/---

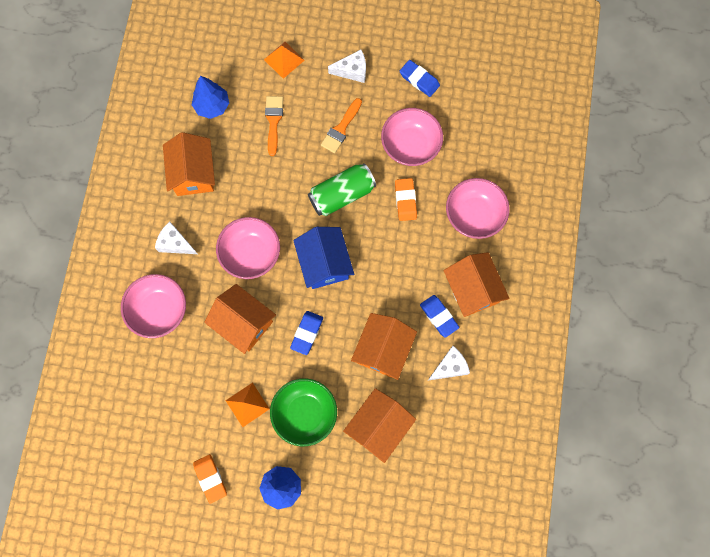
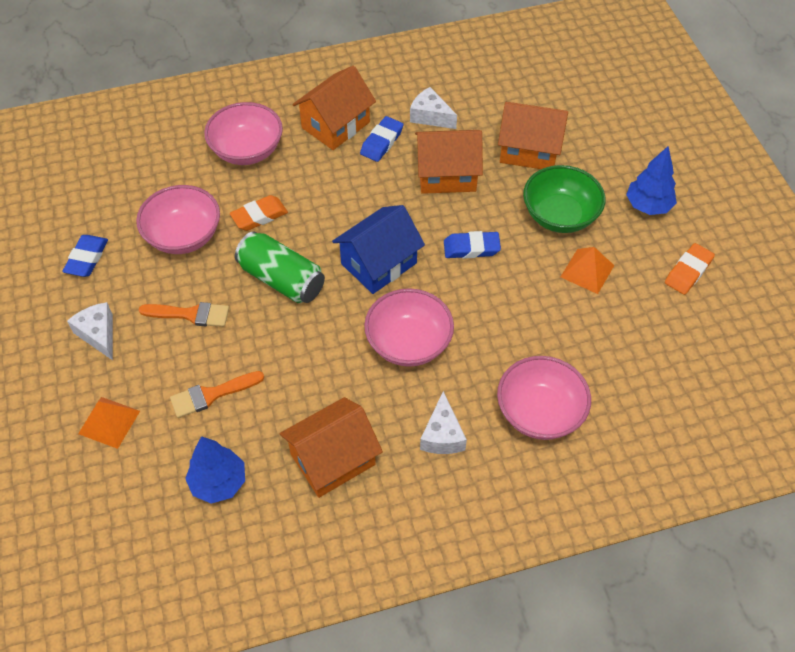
camera: 115 degrees left, 20 degrees down
orange house [204,284,276,354] -> none

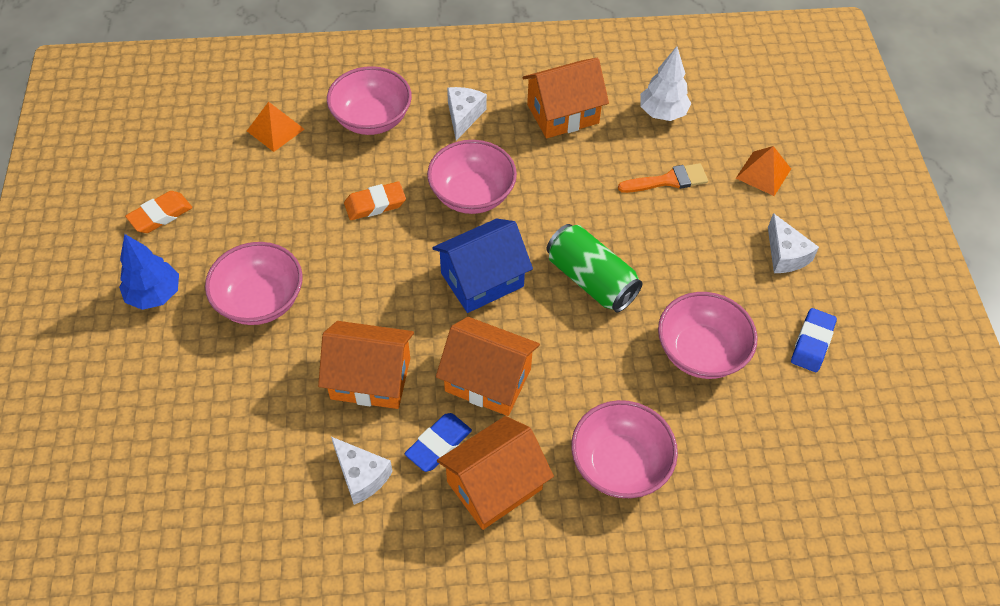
camera: 170 degrees left, 0 degrees up
orange brush [139,302,229,327] -> none
blue tree [185,436,245,504] -> white tree [640,46,691,121]
orange eraser [230,195,288,231] -> orange eraser moved to [344,181,406,220]
blue eraser [444,231,501,259] -> none
orange house [498,102,568,169] -> orange house moved to [436,317,540,416]
green bowl [523,165,605,233] -> pink bowl [205,242,303,325]
orange pyramid [561,247,615,294] -> orange pyramid moved to [247,102,305,152]

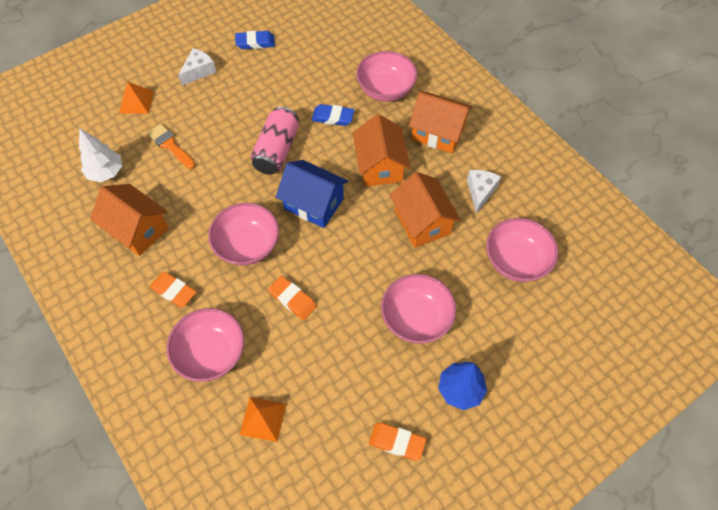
camera: 120 degrees left, 5 degrees up
blue eraser [405,413,472,472] -> blue eraser moved to [311,104,354,126]
white cheese [447,87,487,140] -> orange eraser [150,272,196,307]
green can [546,224,642,312] -> pink can [251,106,299,175]
pink bowl [658,292,758,379] -> pink bowl moved to [486,218,558,282]

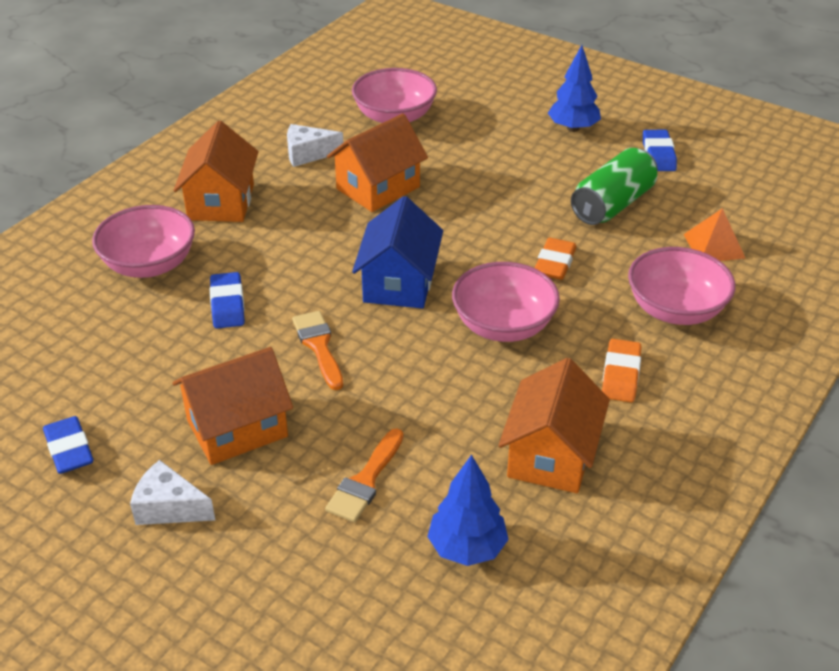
camera: 110 degrees left, 20 degrees down
white tree [79,128,122,182] -> blue tree [427,454,509,566]
orange pyramid [119,82,154,114] -> none
pink can [251,106,299,175] -> orange brush [292,311,343,390]
orange house [353,114,410,187] -> orange house moved to [172,347,293,465]
orange eraser [369,423,426,461] -> blue eraser [643,130,677,171]
pink bowl [381,274,456,343] -> none
none -> green can [571,148,658,225]

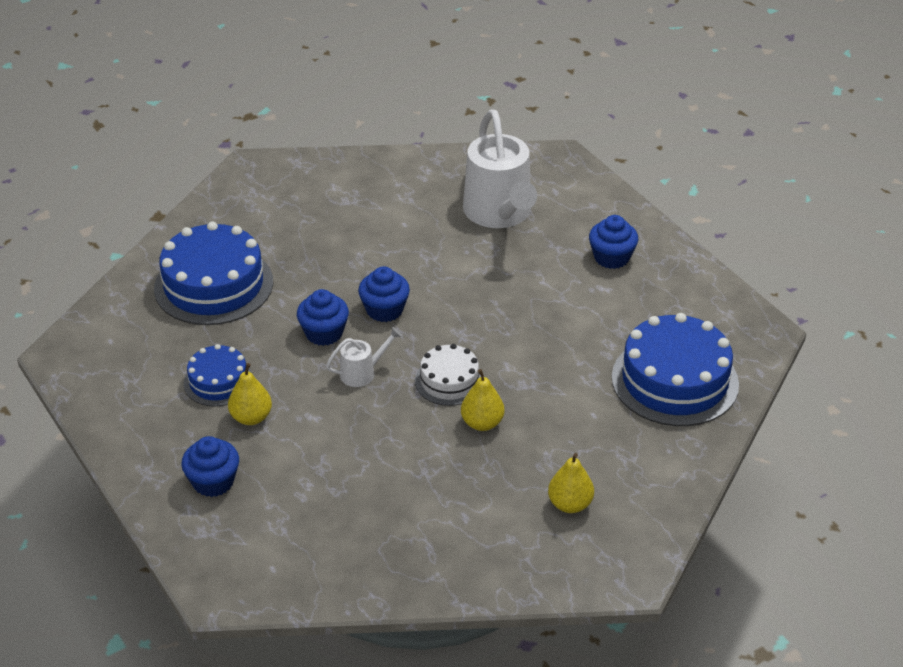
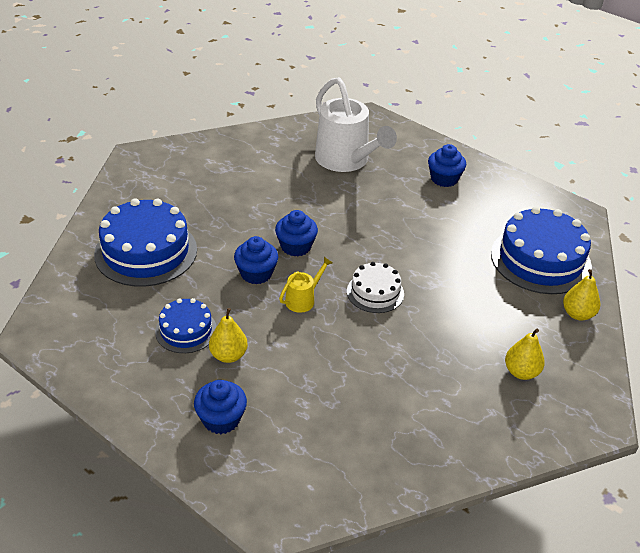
camera: 20 degrees left, 0 degrees up
white watering can [326,327,402,387] -> yellow watering can [279,257,333,313]
yellow pear [461,369,504,431] -> yellow pear moved to [563,269,600,321]

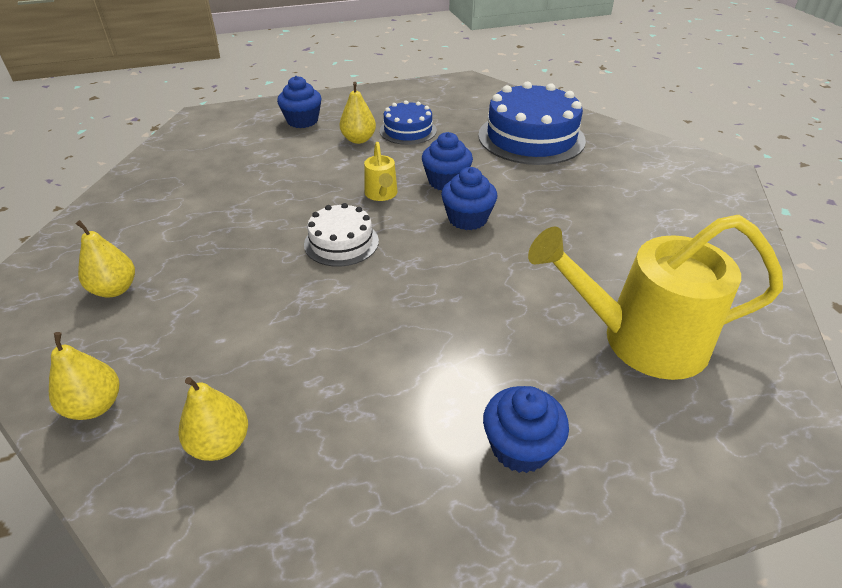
camera: 125 degrees right, 0 degrees up
white watering can [315,77,397,172] -> yellow watering can [528,215,783,380]
blue cake [491,206,592,294] -> yellow pear [178,377,248,461]

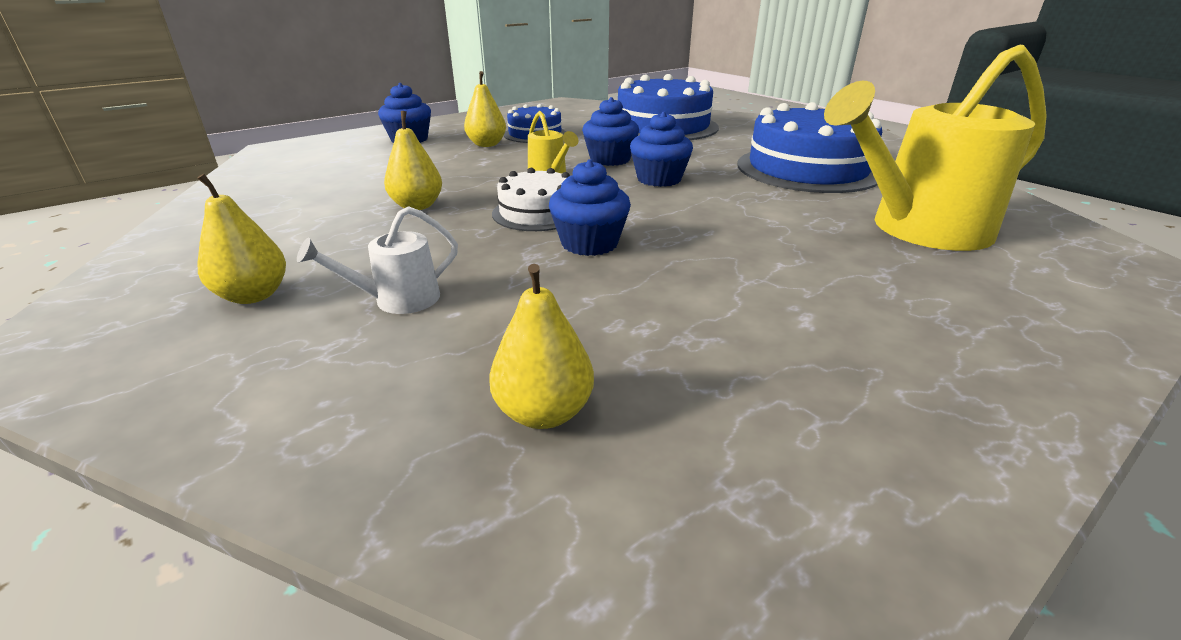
camera: 20 degrees left, 10 degrees down
yellow pear [49,332,119,420] -> yellow pear moved to [384,111,442,210]
blue cupcake [483,386,569,473] -> blue cupcake moved to [549,159,631,256]
none -> white watering can [297,206,458,314]
none -> blue cake [737,102,882,193]

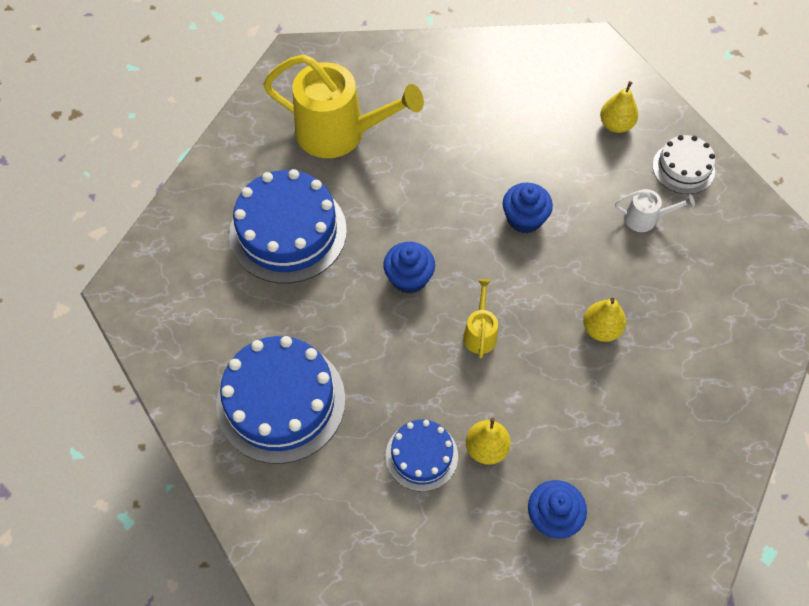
camera: 145 degrees left, 30 degrees up
yellow pear [197,174,286,304] -> none
white cake [492,168,570,231] -> white cake moved to [652,135,715,194]
blue cupcake [582,97,639,166] -> none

\---

Problem to solve: Lines with the word "brush" in them are the answer; report each one from the data.

Solved problem:
orange brush [139,302,229,327] -> none
pink can [251,106,299,175] -> orange brush [292,311,343,390]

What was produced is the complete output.